**Work to complete**
Copy whichever lines contain the string "stained".

**Data provided**
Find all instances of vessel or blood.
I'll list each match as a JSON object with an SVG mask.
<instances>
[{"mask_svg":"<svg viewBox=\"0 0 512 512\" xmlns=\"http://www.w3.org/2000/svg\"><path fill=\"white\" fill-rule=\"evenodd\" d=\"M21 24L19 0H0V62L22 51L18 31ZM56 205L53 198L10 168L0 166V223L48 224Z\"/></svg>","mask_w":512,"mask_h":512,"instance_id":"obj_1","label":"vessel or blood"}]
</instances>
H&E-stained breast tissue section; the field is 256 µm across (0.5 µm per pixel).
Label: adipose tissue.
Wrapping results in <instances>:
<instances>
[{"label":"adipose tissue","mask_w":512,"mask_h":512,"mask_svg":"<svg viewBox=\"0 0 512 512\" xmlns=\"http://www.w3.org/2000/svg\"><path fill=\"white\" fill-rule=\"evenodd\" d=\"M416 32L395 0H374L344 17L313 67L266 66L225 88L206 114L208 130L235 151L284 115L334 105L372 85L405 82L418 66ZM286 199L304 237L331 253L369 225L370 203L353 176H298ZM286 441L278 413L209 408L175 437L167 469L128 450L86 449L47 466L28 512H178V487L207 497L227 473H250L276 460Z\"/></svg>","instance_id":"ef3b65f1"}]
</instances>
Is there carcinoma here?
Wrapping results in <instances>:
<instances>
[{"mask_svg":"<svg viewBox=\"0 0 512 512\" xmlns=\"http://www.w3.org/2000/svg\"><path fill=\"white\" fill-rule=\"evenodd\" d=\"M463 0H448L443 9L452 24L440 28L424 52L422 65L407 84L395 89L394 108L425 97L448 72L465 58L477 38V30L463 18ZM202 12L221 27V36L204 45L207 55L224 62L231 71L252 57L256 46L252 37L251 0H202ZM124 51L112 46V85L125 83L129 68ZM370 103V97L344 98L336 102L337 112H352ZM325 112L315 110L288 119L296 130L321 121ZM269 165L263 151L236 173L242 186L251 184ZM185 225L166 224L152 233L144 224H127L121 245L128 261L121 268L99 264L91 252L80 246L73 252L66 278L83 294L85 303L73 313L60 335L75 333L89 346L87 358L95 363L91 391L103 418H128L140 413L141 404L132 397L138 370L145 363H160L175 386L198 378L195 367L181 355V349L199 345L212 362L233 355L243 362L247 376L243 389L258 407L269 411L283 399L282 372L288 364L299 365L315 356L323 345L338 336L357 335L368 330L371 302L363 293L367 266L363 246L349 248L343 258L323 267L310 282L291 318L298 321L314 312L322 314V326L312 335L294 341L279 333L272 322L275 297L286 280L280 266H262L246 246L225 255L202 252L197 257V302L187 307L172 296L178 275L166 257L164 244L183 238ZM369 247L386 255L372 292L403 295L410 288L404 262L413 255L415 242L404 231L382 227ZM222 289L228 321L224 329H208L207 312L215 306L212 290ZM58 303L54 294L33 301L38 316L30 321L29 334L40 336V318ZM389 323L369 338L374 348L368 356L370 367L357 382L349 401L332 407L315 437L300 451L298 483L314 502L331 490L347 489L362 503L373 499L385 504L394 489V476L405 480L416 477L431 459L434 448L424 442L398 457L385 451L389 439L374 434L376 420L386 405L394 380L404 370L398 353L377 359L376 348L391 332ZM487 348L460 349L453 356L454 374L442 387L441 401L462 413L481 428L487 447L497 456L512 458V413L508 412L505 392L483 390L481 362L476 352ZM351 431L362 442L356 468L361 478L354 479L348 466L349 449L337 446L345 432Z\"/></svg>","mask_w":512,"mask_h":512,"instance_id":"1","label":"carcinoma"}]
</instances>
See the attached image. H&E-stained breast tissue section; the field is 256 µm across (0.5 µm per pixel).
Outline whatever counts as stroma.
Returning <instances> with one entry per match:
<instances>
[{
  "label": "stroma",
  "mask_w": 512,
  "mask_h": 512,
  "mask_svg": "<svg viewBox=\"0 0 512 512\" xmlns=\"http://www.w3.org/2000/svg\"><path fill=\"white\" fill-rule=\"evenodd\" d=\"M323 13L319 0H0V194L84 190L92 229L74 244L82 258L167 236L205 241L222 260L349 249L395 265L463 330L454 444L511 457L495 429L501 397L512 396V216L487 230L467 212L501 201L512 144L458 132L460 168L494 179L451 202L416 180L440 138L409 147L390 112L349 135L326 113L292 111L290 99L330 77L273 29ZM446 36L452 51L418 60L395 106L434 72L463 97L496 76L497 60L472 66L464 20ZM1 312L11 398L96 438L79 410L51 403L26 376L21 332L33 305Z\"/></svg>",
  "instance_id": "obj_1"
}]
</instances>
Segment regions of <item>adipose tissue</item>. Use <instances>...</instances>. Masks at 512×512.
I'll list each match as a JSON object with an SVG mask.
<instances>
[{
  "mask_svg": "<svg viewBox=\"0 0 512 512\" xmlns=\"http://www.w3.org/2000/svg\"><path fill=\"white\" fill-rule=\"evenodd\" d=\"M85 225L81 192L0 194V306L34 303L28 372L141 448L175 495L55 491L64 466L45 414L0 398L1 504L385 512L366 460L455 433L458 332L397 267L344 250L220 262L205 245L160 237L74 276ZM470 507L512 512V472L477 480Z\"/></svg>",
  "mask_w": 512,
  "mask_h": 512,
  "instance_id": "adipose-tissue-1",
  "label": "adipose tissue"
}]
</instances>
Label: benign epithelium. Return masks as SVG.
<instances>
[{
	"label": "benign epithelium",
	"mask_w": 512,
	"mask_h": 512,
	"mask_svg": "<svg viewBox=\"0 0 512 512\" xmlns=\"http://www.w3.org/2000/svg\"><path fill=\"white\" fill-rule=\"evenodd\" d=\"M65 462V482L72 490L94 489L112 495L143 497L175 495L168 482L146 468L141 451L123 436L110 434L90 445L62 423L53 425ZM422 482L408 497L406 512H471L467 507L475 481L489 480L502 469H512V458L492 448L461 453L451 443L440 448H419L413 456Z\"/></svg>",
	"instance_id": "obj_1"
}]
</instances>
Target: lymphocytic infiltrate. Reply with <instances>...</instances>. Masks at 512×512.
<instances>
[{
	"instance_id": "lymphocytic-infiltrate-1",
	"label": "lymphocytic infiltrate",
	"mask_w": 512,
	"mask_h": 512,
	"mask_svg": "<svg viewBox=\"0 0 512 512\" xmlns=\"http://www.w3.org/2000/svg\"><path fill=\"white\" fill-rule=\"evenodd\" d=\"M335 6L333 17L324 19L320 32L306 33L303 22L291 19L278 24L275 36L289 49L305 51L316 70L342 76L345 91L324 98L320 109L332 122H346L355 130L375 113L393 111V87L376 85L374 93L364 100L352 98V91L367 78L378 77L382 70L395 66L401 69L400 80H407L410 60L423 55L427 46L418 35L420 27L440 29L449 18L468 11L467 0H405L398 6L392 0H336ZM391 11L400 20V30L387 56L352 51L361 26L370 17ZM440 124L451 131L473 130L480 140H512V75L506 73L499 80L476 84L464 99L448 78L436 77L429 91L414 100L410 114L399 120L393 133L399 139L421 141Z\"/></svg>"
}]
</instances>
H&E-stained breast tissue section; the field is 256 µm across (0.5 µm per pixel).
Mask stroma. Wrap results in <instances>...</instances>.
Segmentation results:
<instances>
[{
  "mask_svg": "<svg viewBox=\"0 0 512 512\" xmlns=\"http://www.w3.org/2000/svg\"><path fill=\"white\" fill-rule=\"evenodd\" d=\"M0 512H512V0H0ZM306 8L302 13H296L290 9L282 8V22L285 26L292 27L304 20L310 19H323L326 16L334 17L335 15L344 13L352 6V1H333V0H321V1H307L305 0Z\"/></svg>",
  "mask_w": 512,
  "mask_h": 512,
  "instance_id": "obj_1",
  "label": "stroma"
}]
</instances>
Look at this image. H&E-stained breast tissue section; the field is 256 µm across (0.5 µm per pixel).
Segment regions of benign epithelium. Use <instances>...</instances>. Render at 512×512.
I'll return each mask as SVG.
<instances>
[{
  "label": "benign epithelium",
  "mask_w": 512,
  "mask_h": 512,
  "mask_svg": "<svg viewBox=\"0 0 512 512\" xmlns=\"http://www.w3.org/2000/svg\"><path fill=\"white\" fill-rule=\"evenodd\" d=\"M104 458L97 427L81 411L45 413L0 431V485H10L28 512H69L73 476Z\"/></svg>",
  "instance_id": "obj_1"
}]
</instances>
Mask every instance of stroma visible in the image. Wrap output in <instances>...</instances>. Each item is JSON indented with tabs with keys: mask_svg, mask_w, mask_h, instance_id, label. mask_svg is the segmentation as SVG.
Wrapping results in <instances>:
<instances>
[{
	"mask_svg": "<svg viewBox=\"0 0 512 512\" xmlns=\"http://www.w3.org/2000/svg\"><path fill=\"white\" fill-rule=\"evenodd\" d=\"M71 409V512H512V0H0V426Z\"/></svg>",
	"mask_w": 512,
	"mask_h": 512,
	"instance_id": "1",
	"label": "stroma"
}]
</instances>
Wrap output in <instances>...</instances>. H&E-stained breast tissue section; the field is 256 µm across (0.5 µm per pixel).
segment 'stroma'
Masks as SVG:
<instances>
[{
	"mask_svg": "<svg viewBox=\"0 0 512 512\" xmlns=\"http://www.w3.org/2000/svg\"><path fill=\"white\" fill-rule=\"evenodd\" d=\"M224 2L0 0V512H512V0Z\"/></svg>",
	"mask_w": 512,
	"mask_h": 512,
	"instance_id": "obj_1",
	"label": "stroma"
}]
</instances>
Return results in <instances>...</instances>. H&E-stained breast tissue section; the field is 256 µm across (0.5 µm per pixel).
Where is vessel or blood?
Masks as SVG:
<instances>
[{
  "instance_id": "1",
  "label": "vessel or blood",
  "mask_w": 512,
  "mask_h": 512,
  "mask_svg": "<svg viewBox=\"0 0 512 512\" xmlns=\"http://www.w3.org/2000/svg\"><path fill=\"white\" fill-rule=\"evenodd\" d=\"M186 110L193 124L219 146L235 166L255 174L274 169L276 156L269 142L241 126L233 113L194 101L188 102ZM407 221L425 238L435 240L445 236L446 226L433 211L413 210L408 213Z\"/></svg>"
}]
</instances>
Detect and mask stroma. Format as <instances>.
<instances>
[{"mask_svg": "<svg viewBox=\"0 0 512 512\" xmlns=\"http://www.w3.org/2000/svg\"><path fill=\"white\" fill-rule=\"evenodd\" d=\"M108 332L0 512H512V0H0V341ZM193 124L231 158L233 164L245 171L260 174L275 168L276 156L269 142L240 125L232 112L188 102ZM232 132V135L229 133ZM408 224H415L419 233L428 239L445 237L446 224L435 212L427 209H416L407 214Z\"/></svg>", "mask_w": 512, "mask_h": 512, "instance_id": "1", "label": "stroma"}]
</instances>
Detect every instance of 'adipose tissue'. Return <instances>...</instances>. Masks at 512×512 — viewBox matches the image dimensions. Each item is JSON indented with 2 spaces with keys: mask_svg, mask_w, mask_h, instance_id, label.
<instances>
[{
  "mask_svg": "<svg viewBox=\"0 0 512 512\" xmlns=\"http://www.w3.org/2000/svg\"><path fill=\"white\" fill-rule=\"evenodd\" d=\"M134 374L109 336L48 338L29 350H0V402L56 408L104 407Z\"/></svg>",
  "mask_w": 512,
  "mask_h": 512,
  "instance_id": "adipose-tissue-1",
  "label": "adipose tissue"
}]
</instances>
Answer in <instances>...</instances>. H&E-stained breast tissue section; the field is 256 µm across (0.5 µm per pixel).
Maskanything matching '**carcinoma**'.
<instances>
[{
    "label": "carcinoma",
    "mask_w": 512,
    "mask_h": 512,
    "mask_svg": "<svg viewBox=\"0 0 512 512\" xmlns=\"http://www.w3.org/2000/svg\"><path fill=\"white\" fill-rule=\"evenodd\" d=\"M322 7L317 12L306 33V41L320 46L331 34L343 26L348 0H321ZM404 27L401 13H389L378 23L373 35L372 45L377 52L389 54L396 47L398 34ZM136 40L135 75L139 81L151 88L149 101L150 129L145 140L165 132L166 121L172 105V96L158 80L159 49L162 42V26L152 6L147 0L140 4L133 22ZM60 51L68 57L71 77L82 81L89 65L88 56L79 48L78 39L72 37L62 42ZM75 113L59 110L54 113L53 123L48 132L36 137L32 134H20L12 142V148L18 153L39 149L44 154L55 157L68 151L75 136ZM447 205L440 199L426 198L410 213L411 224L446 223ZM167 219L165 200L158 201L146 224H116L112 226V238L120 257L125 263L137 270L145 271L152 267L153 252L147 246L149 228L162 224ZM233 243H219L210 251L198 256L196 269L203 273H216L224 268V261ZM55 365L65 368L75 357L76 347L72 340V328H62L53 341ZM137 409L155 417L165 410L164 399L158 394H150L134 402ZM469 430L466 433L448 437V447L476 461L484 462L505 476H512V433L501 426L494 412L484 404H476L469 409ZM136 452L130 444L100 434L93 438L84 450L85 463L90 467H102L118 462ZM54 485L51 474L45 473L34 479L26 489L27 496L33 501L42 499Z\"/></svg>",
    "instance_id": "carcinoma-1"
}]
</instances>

**Result of the exercise**
H&E-stained breast tissue section; the field is 256 µm across (0.5 µm per pixel).
See the attached image. H&E-stained breast tissue section; the field is 256 µm across (0.5 µm per pixel).
H&E-stained breast tissue section; the field is 256 µm across (0.5 µm per pixel).
Look at this image. H&E-stained breast tissue section; the field is 256 µm across (0.5 µm per pixel).
Wrap output in <instances>...</instances>. H&E-stained breast tissue section; the field is 256 µm across (0.5 µm per pixel).
Return results in <instances>...</instances>. H&E-stained breast tissue section; the field is 256 µm across (0.5 µm per pixel).
Answer in <instances>...</instances>. H&E-stained breast tissue section; the field is 256 µm across (0.5 µm per pixel).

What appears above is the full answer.